(DATASET begins)

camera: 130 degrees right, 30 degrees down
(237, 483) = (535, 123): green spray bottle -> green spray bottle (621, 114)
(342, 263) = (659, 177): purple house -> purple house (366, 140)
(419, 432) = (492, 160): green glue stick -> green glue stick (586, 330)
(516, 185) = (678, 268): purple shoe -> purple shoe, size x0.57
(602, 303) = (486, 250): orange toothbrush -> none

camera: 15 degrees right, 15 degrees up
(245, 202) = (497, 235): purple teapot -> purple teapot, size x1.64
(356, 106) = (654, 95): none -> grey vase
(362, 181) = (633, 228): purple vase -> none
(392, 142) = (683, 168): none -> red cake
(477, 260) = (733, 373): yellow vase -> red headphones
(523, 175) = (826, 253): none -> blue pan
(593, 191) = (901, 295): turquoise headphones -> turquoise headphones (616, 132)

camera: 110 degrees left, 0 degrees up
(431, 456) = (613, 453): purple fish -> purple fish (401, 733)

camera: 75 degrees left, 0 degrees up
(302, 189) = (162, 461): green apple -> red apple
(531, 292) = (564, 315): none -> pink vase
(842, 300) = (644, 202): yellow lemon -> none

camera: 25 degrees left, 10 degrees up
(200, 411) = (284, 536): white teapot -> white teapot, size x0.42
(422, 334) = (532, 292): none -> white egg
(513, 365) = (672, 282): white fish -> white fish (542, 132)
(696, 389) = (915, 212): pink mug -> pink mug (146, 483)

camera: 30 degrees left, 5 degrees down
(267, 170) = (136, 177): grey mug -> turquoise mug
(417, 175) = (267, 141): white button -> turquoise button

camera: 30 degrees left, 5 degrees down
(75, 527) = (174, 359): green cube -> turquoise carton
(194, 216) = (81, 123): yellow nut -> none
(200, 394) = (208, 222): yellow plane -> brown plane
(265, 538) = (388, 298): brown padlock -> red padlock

(DATASET ends)

Please output every line shown above exactly.

camera: 130 degrees right, 30 degrees down
(237, 483) = (535, 123): green spray bottle -> green spray bottle (621, 114)
(342, 263) = (659, 177): purple house -> purple house (366, 140)
(419, 432) = (492, 160): green glue stick -> green glue stick (586, 330)
(516, 185) = (678, 268): purple shoe -> purple shoe, size x0.57
(602, 303) = (486, 250): orange toothbrush -> none

camera: 15 degrees right, 15 degrees up
(245, 202) = (497, 235): purple teapot -> purple teapot, size x1.64
(356, 106) = (654, 95): none -> grey vase
(362, 181) = (633, 228): purple vase -> none
(392, 142) = (683, 168): none -> red cake
(477, 260) = (733, 373): yellow vase -> red headphones
(523, 175) = (826, 253): none -> blue pan
(593, 191) = (901, 295): turquoise headphones -> turquoise headphones (616, 132)

camera: 110 degrees left, 0 degrees up
(431, 456) = (613, 453): purple fish -> purple fish (401, 733)

camera: 75 degrees left, 0 degrees up
(302, 189) = (162, 461): green apple -> red apple
(531, 292) = (564, 315): none -> pink vase
(842, 300) = (644, 202): yellow lemon -> none

camera: 25 degrees left, 10 degrees up
(200, 411) = (284, 536): white teapot -> white teapot, size x0.42
(422, 334) = (532, 292): none -> white egg
(513, 365) = (672, 282): white fish -> white fish (542, 132)
(696, 389) = (915, 212): pink mug -> pink mug (146, 483)

camera: 30 degrees left, 5 degrees down
(267, 170) = (136, 177): grey mug -> turquoise mug
(417, 175) = (267, 141): white button -> turquoise button

camera: 30 degrees left, 5 degrees down
(75, 527) = (174, 359): green cube -> turquoise carton
(194, 216) = (81, 123): yellow nut -> none
(200, 394) = (208, 222): yellow plane -> brown plane
(265, 538) = (388, 298): brown padlock -> red padlock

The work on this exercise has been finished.